◆ EXTRACTED DATA

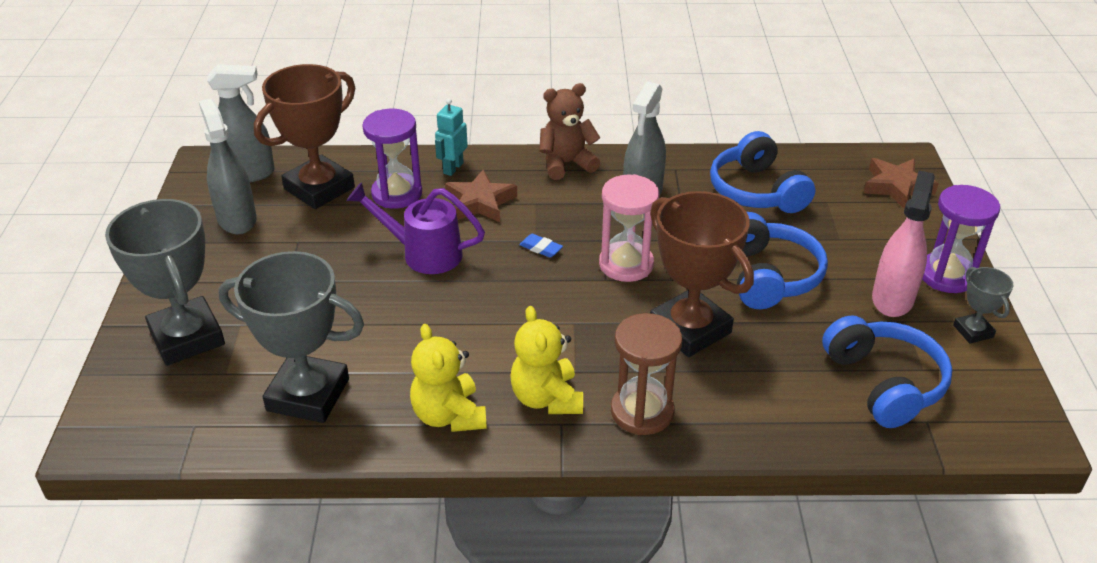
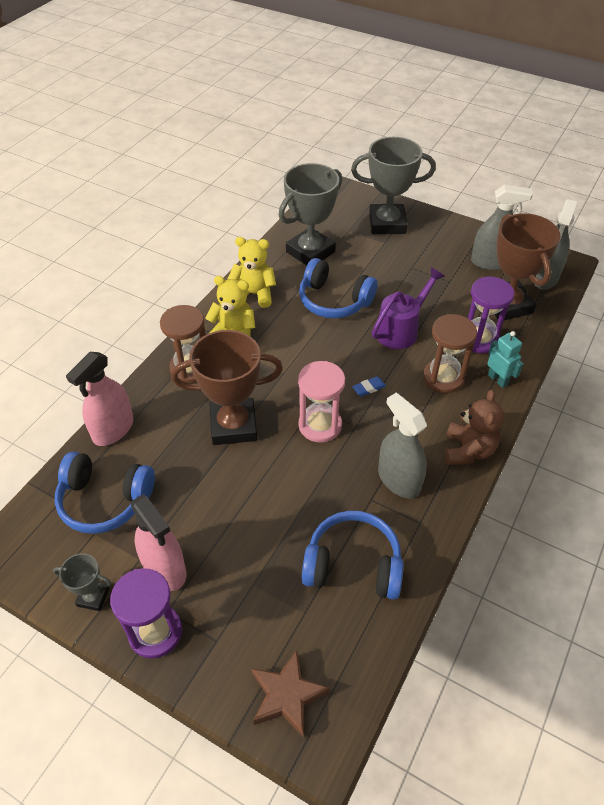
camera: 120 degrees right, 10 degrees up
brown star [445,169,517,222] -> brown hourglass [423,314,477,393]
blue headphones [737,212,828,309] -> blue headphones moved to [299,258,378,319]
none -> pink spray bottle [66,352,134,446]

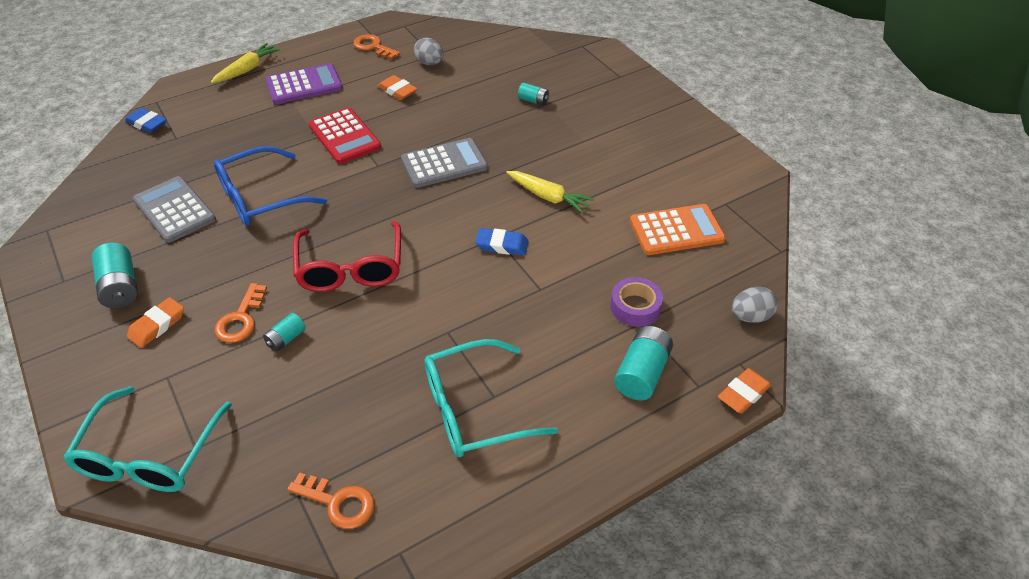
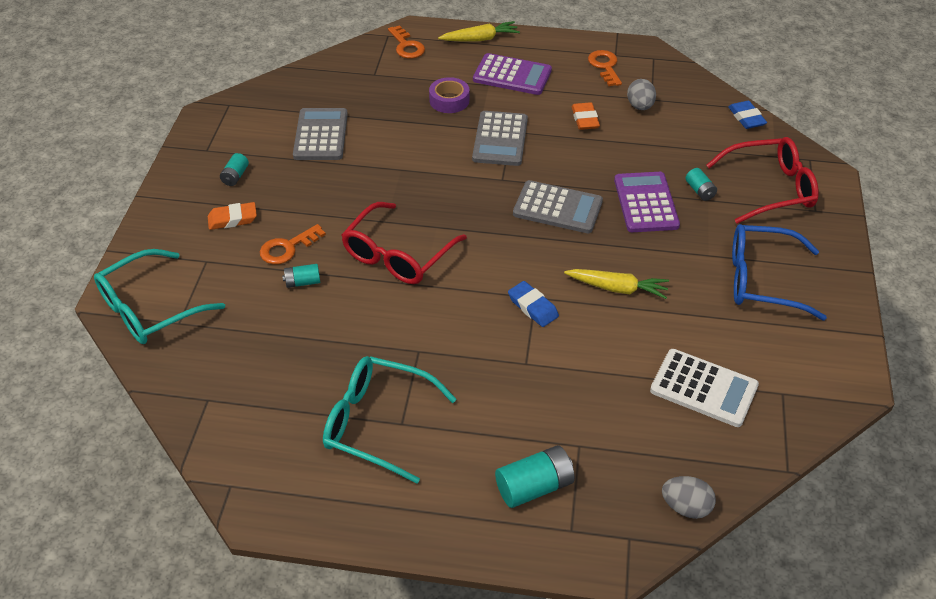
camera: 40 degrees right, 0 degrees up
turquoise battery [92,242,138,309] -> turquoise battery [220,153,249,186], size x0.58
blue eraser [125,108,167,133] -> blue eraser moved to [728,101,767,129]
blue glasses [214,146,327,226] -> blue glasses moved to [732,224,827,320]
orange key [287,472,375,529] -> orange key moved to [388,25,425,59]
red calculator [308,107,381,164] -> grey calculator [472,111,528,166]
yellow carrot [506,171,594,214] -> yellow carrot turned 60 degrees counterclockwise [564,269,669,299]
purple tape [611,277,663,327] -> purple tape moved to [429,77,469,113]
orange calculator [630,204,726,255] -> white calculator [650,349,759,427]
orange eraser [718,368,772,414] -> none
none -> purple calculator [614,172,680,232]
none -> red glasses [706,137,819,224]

* * *

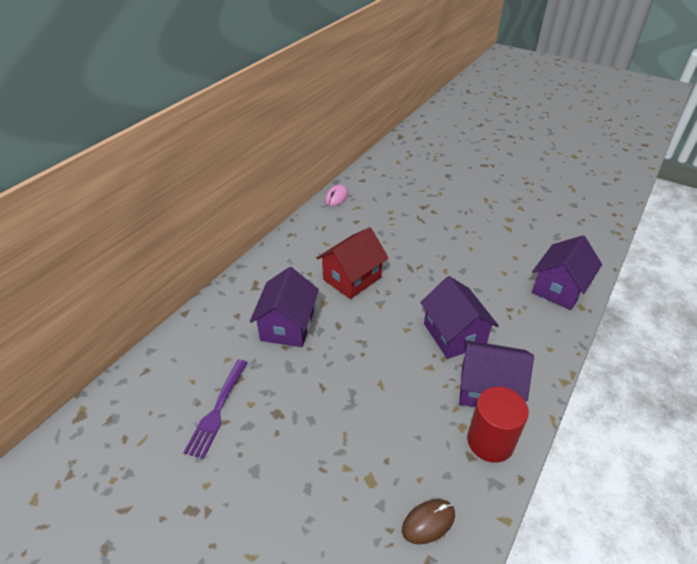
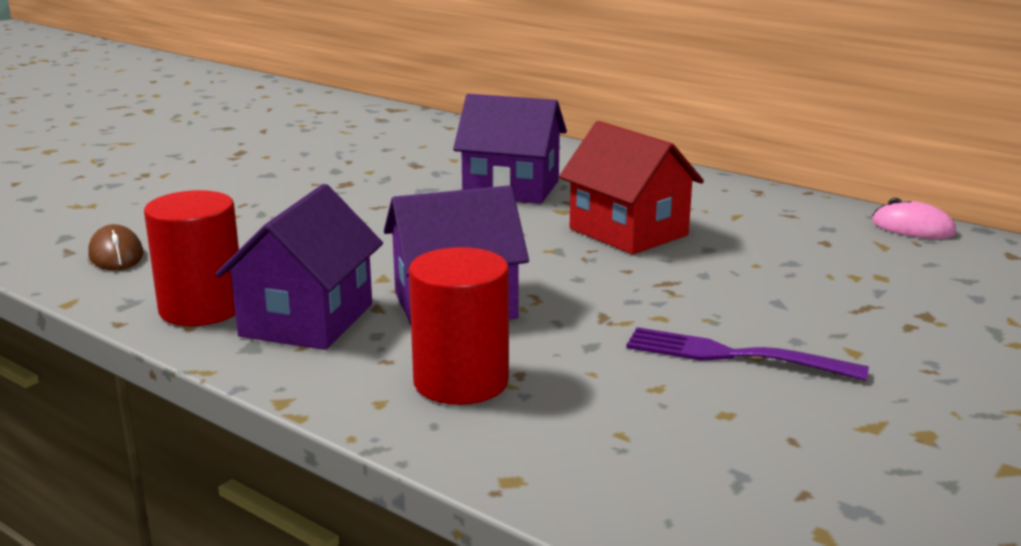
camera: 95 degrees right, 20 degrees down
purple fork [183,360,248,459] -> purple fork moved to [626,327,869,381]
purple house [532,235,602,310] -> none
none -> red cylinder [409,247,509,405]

◆ PROBLEM
Look in the material above for the line with "red calculator [308,107,381,164]" and the line with "orange eraser [718,368,772,414] -> none", and transcribe exactly those lines and all lines between them, nothing more.

◆ TASK OUTPUT
red calculator [308,107,381,164] -> grey calculator [472,111,528,166]
yellow carrot [506,171,594,214] -> yellow carrot turned 60 degrees counterclockwise [564,269,669,299]
purple tape [611,277,663,327] -> purple tape moved to [429,77,469,113]
orange calculator [630,204,726,255] -> white calculator [650,349,759,427]
orange eraser [718,368,772,414] -> none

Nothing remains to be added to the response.